Below is a listing to write out in full, exactly as given, without its pictures.

━━━━━ Input data ━━━━━

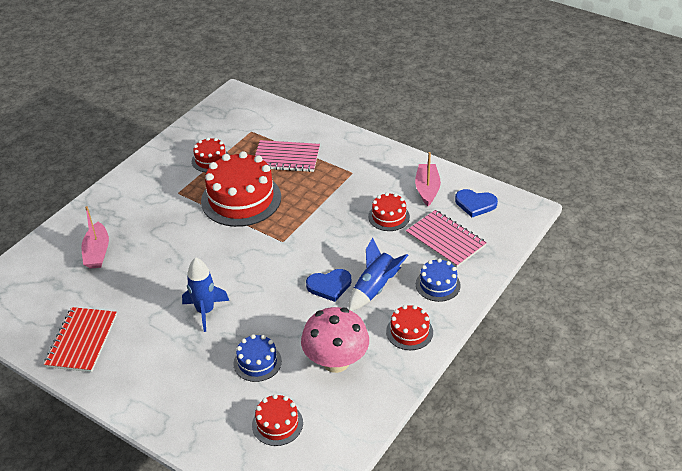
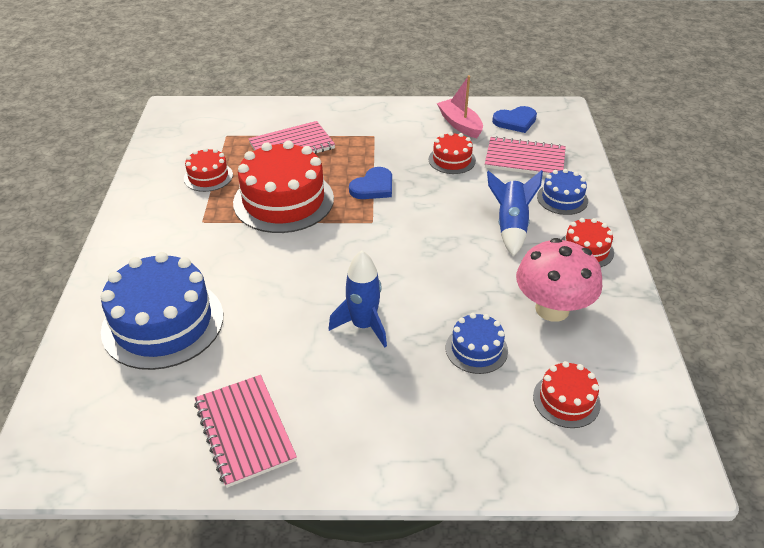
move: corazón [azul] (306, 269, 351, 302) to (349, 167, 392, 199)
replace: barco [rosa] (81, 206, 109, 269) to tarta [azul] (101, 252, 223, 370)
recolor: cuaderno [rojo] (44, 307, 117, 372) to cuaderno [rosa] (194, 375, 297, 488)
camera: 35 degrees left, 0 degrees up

━━━━━

> **Exercise solution**
move: corazón [azul] (306, 269, 351, 302) to (349, 167, 392, 199)
replace: barco [rosa] (81, 206, 109, 269) to tarta [azul] (101, 252, 223, 370)
recolor: cuaderno [rojo] (44, 307, 117, 372) to cuaderno [rosa] (194, 375, 297, 488)
camera: 35 degrees left, 0 degrees up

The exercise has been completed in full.